## [Required work]
Scan the data below for lines holding the word "camera", and copy each line found.

-------

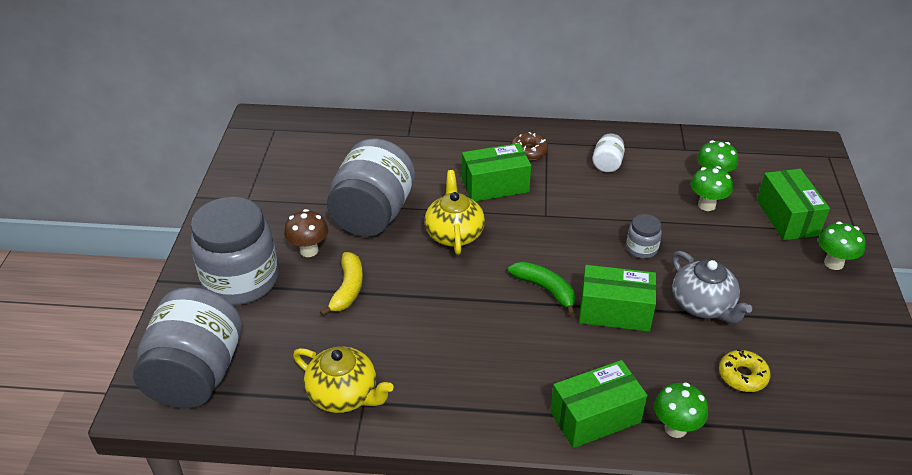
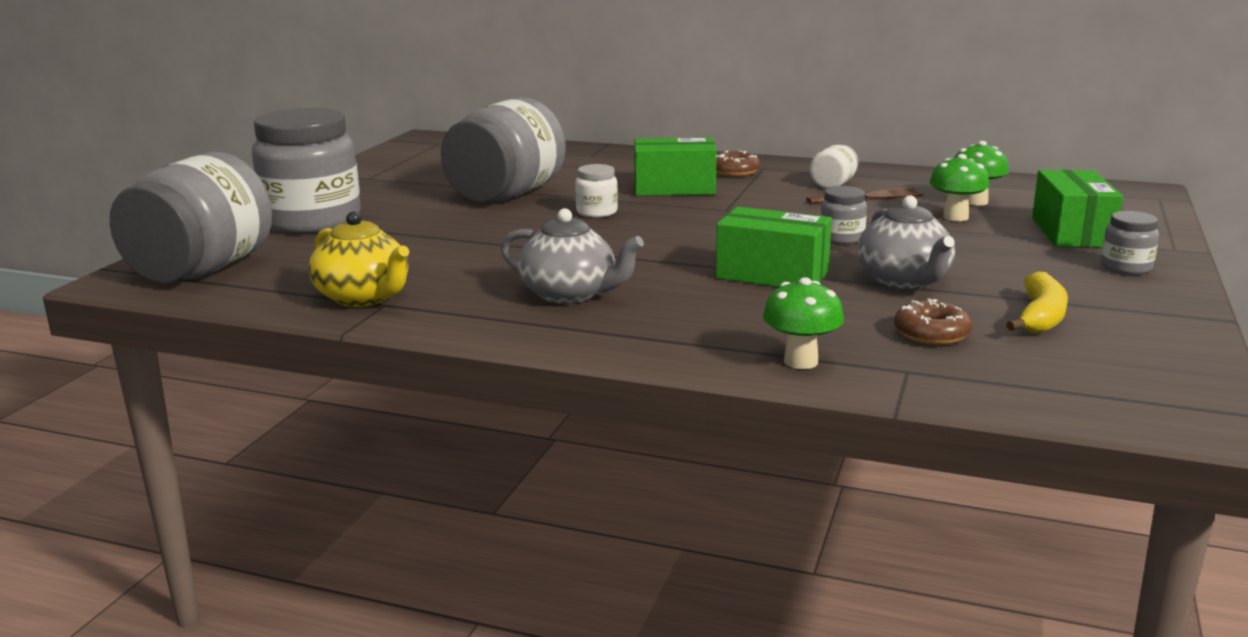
camera: 15 degrees right, 20 degrees down
(309, 250) = (409, 210): brown mushroom -> none
(348, 289) = (433, 235): yellow banana -> yellow banana (1040, 317)
(454, 234) = (597, 212): yellow teapot -> white jar
(489, 364) = (570, 294): none -> grey teapot
(545, 289) = (687, 253): green banana -> none
(595, 417) = (687, 342): green box -> none
(639, 181) = (869, 197): none -> brown fork
(742, 376) = (931, 333): yellow donut -> brown donut
(833, 263) = (1126, 267): green mushroom -> grey jar

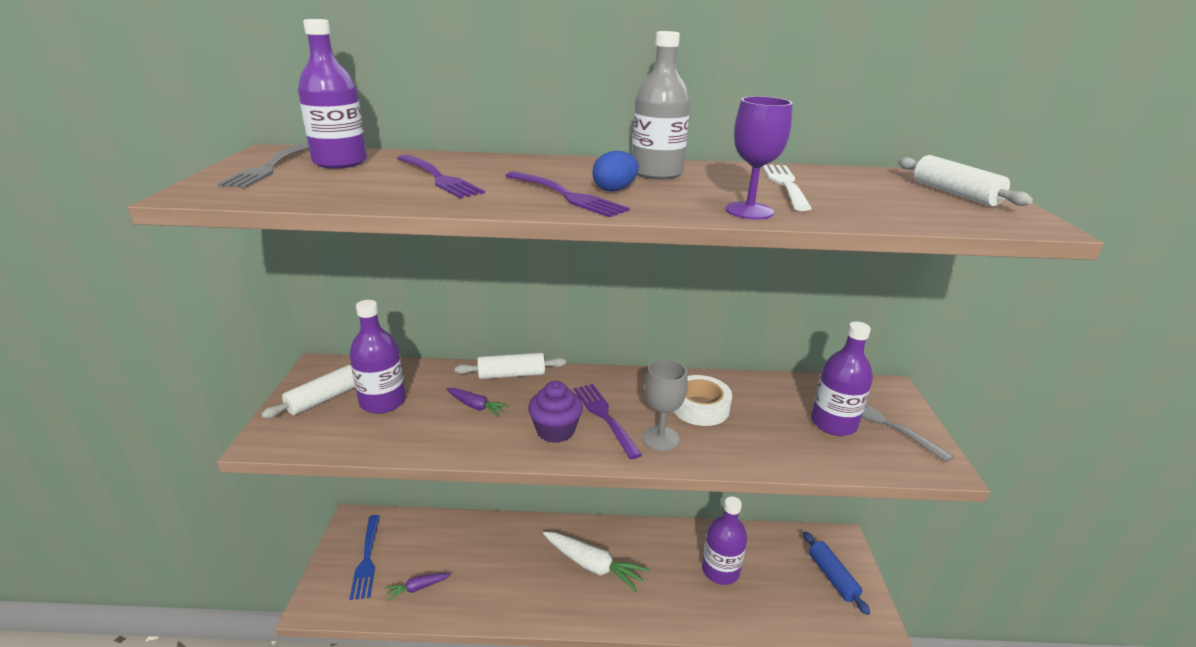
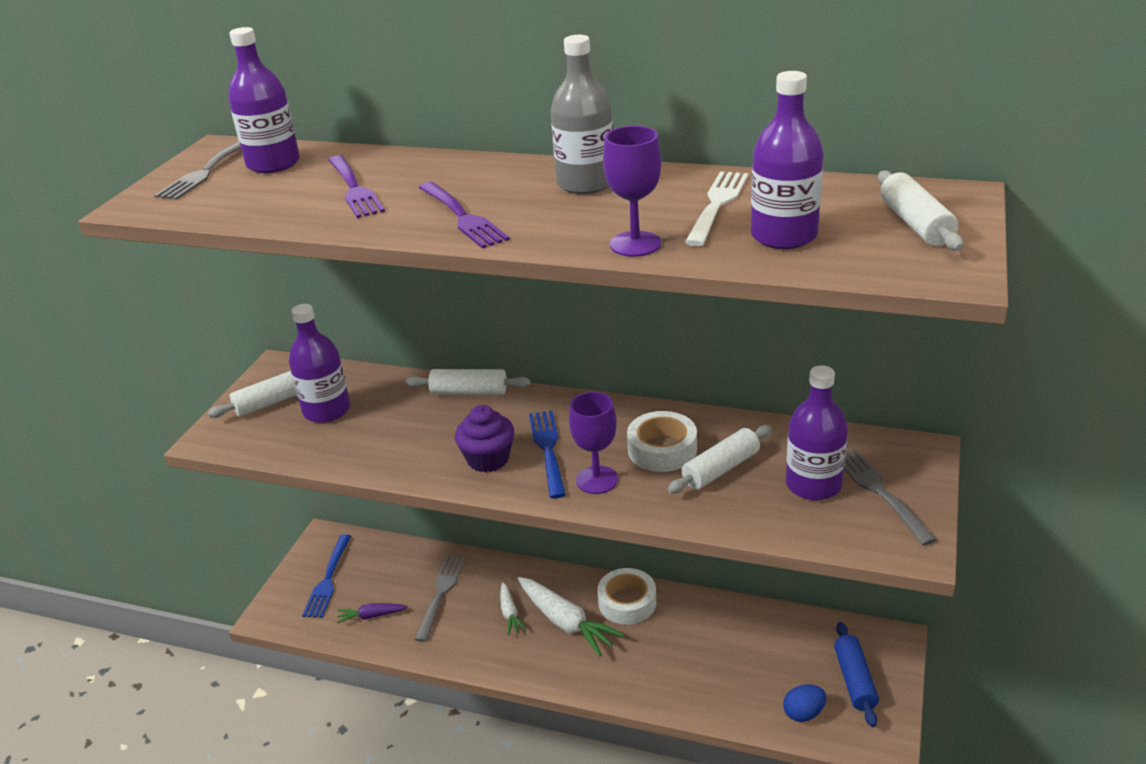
camera: 20 degrees right, 5 degrees up
(476, 406) = (417, 424): purple carrot -> none
(476, 557) = (440, 594): none -> grey fork
(543, 565) = (510, 613): none -> white carrot
(605, 417) = (548, 450): purple fork -> blue fork
(615, 189) = (518, 209): blue egg -> blue egg (803, 713)
(636, 540) = (627, 602): none -> white tape
(660, 438) = (597, 480): grey goblet -> purple goblet
(720, 570) = (715, 650): purple bottle -> purple bottle (783, 236)
(756, 418) = (721, 469): none -> white rolling pin

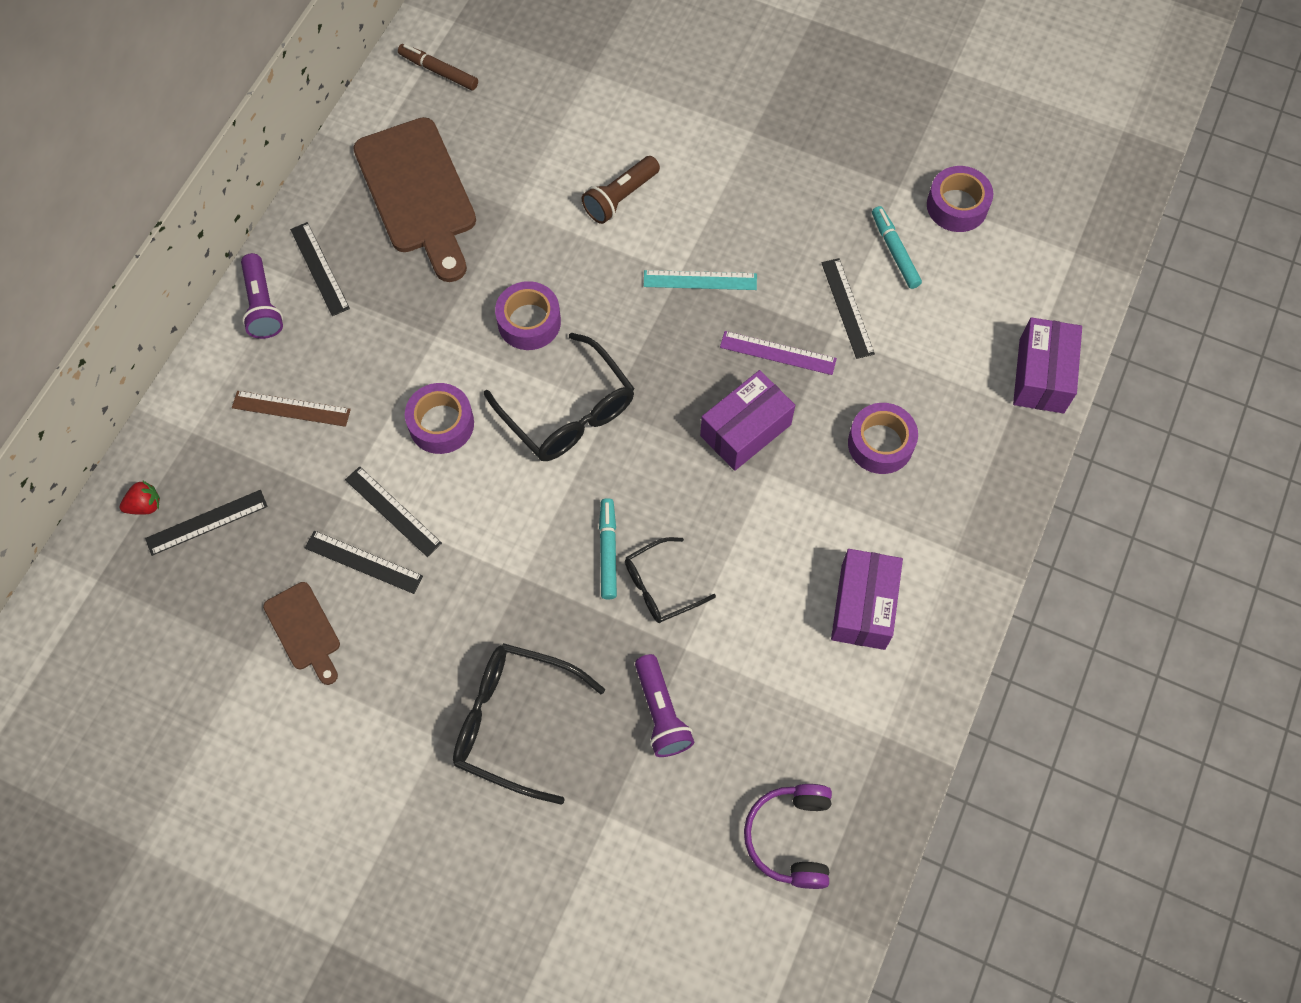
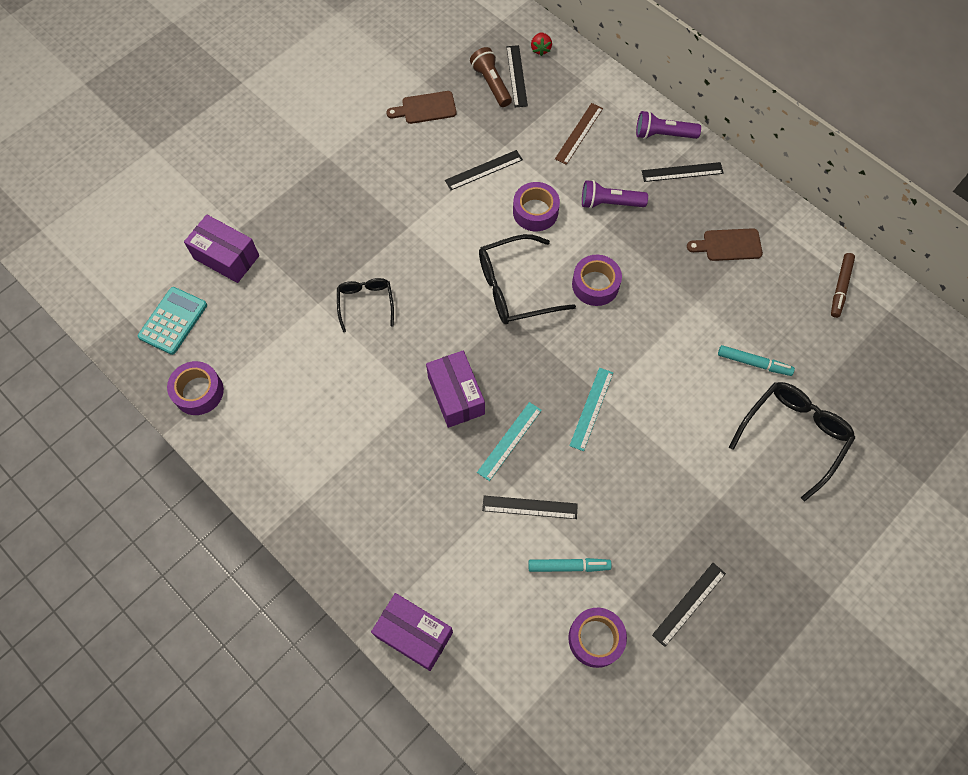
camera: 110 degrees right, 0 degrees up
(363, 562) = (456, 147): black ruler -> black ruler (689, 604)
(418, 193) = (728, 245): brown cutting board -> brown cutting board, size x0.51
(438, 71) = (840, 287): brown marker -> brown marker turned 150 degrees clockwise
(514, 722) = (318, 197): black glasses -> black glasses (793, 435)
(608, 551) = (403, 280): turquoise marker -> turquoise marker (754, 363)
(620, 198) = (684, 377): brown flashlight -> brown flashlight (491, 84)
(661, 713) = (284, 276): purple flashlight -> purple flashlight (609, 203)
(778, 353) = (509, 441): purple ruler -> turquoise ruler
(790, 837) = (173, 321): purple headphones -> turquoise calculator
(863, 606) = (294, 422): purple box -> purple box (226, 257)
(880, 443) = (407, 484): purple tape -> purple tape (198, 392)

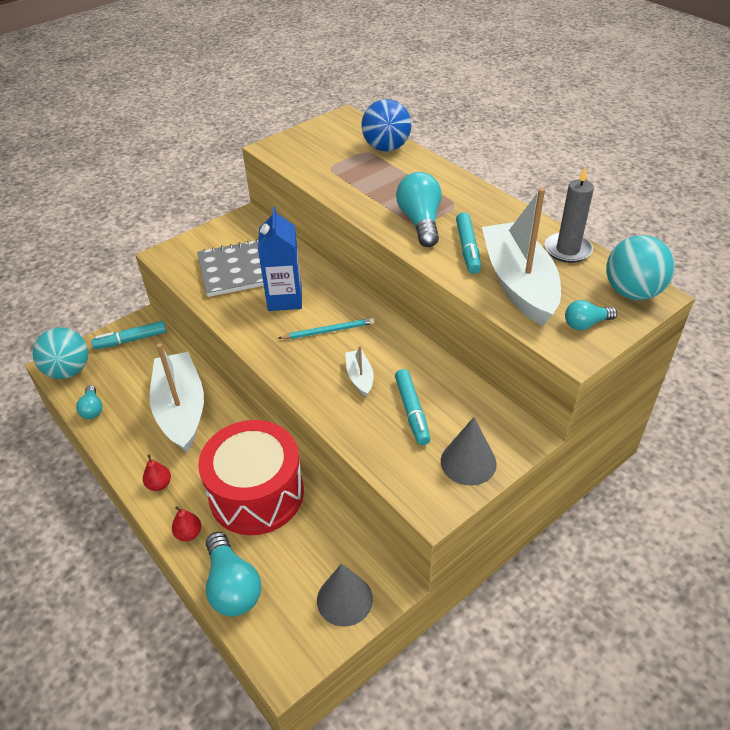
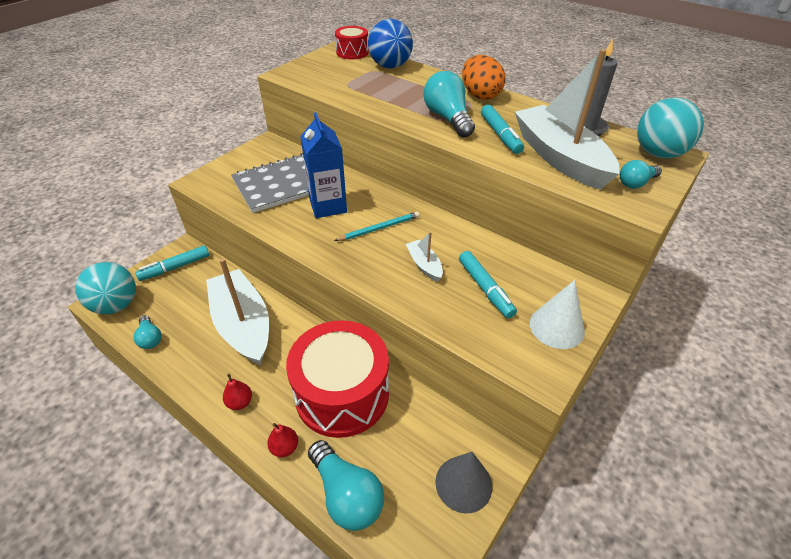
camera: 15 degrees left, 0 degrees up
(352, 125) = (352, 52): none -> red drum
(468, 462) = (556, 327): grey cone -> white cone
(469, 196) = (480, 95): none -> orange egg

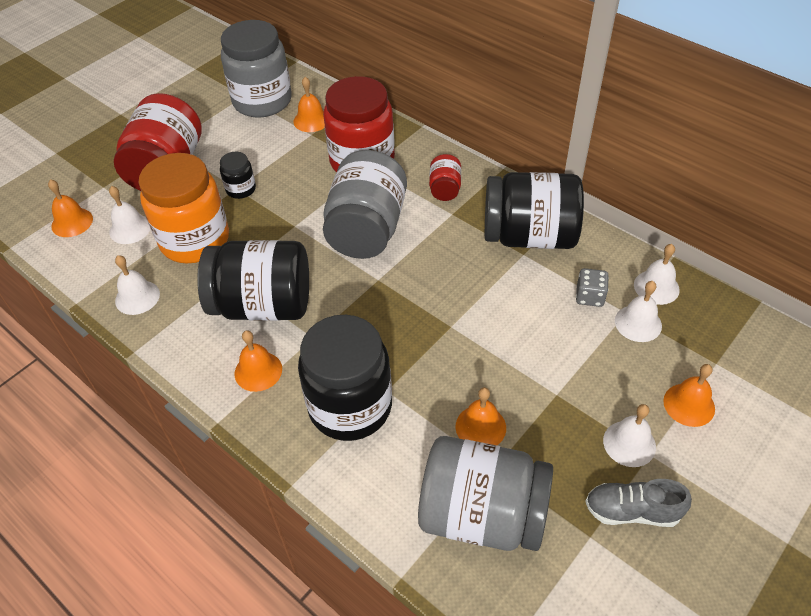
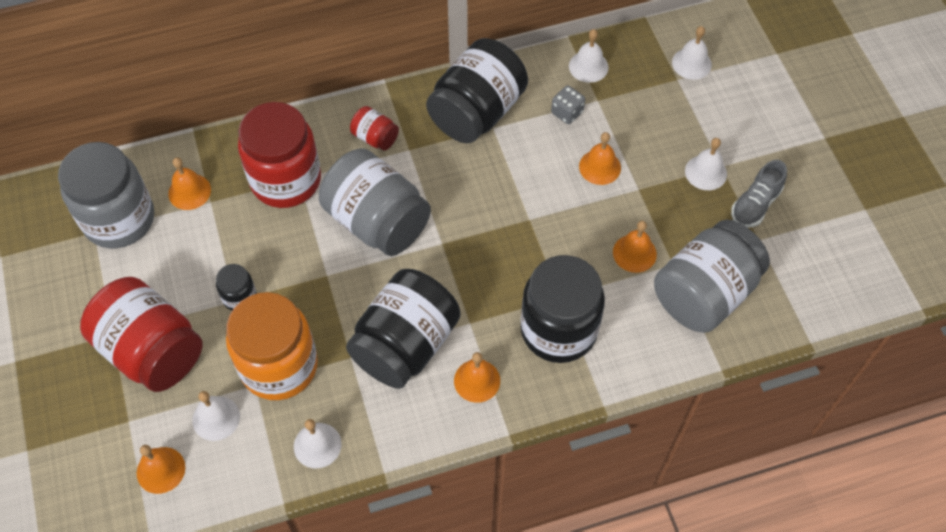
camera: 60 degrees left, 10 degrees up
(638, 323) = (612, 100): white bell -> white bell (691, 63)
(689, 404) = (698, 118): orange bell -> orange bell (600, 167)

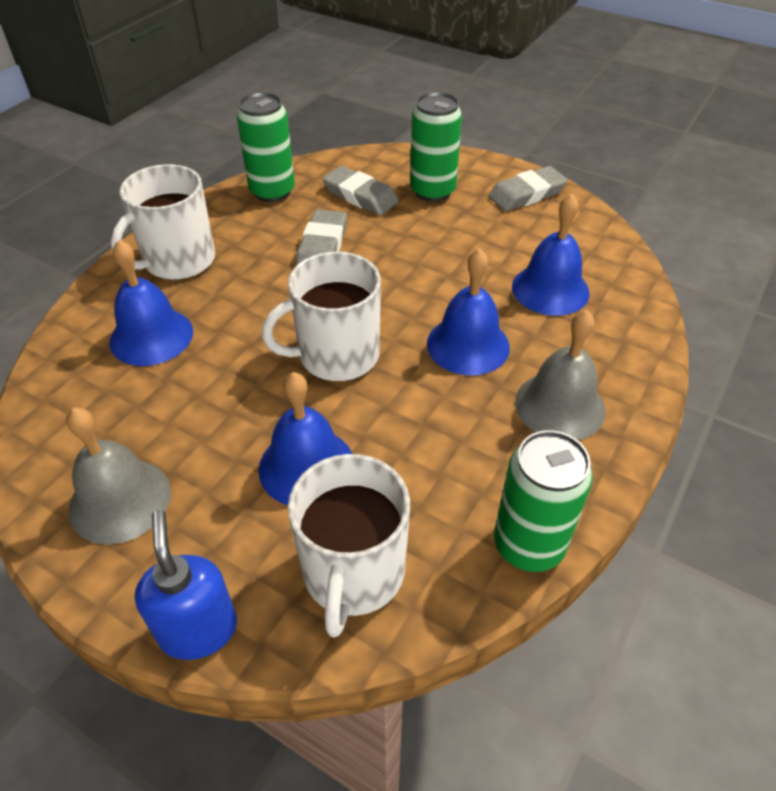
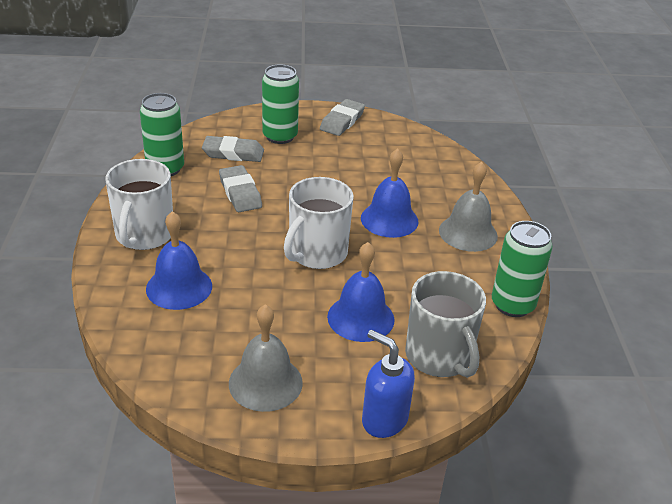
camera: 35 degrees left, 10 degrees down
(353, 573) = (439, 357): white mug -> grey mug
(550, 289) = (407, 173): blue bell -> none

-------

## [Solution to this exercise]
camera: 15 degrees right, 20 degrees down
camera: 20 degrees right, 5 degrees up
camera: 110 degrees right, 0 degrees up
camera: 15 degrees left, 0 degrees up
camera: 60 degrees left, 10 degrees up
camera: 35 degrees left, 10 degrees down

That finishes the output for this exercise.